> [WHAT YOU WILL DO]
Each line below that holds the word "RFID" counts once; state the total number of such lines and nothing else.

> [DATASET]
────────────────────────────────────────
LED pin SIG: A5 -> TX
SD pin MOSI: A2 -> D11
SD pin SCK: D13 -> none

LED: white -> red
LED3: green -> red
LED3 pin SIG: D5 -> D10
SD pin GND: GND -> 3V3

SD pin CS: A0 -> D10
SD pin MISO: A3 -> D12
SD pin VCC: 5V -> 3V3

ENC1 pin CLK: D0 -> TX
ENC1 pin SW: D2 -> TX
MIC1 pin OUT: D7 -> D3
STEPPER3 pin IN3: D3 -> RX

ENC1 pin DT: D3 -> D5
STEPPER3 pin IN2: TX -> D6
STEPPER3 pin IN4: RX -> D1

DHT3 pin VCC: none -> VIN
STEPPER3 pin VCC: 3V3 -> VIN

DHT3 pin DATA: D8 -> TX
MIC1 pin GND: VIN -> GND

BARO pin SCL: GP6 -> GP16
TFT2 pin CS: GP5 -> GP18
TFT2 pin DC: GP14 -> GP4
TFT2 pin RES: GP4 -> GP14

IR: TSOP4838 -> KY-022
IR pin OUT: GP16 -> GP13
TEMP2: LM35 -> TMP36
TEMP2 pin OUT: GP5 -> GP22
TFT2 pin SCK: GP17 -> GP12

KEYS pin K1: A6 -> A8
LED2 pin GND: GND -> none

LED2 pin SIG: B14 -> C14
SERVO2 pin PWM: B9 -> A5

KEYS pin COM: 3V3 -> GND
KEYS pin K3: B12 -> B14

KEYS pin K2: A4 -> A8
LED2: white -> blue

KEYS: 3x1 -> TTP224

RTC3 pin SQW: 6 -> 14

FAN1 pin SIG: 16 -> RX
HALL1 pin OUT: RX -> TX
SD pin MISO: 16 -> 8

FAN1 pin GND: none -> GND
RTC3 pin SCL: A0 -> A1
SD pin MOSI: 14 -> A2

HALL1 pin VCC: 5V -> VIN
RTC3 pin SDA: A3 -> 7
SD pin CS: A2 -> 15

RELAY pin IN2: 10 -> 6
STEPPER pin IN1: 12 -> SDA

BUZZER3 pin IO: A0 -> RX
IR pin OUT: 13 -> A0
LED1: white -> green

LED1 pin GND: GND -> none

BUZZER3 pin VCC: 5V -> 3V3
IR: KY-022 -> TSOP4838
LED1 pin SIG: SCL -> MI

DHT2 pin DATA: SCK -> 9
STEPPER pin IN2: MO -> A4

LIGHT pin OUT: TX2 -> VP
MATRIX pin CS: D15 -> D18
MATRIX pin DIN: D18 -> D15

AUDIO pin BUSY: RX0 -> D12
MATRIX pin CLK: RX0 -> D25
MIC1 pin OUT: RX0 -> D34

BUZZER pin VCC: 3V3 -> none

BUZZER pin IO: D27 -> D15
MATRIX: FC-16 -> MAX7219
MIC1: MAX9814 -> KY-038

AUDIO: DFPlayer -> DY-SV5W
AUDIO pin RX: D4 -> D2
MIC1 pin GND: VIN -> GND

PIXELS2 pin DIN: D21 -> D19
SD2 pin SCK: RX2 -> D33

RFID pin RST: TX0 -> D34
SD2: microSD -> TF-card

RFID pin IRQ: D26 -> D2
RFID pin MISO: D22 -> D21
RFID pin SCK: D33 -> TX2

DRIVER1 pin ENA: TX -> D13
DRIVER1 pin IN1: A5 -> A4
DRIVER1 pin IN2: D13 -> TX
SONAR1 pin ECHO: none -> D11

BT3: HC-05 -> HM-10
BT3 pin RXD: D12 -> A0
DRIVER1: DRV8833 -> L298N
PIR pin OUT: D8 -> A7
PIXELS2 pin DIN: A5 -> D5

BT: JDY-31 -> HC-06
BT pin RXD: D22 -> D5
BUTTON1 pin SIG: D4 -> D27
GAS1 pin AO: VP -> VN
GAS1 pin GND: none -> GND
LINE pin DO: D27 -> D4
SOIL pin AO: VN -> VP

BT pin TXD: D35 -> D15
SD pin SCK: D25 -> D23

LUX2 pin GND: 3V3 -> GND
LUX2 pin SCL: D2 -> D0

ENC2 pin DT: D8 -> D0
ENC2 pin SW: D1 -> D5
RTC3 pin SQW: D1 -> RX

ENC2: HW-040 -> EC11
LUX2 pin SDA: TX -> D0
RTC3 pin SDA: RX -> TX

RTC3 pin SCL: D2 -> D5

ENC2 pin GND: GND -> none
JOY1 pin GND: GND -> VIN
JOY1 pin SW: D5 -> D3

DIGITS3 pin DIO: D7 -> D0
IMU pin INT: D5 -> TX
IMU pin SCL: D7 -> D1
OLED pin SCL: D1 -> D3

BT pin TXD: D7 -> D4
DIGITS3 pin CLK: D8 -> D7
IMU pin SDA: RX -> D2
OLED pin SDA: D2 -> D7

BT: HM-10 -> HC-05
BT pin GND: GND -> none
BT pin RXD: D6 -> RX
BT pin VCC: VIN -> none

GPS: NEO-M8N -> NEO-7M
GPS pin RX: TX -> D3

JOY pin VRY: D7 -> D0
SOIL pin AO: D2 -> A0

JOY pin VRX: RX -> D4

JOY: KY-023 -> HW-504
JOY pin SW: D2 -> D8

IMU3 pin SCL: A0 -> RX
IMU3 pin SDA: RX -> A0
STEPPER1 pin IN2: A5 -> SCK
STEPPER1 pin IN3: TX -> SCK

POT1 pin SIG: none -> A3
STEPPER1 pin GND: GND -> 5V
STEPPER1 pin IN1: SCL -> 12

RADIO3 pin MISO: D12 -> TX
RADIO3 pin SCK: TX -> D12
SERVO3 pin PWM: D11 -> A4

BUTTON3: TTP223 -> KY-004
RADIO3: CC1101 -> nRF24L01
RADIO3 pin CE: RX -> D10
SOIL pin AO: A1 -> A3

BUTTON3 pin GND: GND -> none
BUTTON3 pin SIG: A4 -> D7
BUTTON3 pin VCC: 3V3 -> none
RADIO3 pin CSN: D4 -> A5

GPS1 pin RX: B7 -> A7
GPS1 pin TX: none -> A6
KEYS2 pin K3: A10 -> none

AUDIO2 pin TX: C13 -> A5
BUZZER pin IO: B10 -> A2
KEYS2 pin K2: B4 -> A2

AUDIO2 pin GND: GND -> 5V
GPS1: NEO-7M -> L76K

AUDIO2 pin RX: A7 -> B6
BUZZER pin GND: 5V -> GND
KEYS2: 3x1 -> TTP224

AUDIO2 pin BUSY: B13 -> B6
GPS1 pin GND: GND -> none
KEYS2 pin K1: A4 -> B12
────────────────────────────────────────
> [WORKED SOLUTION]
4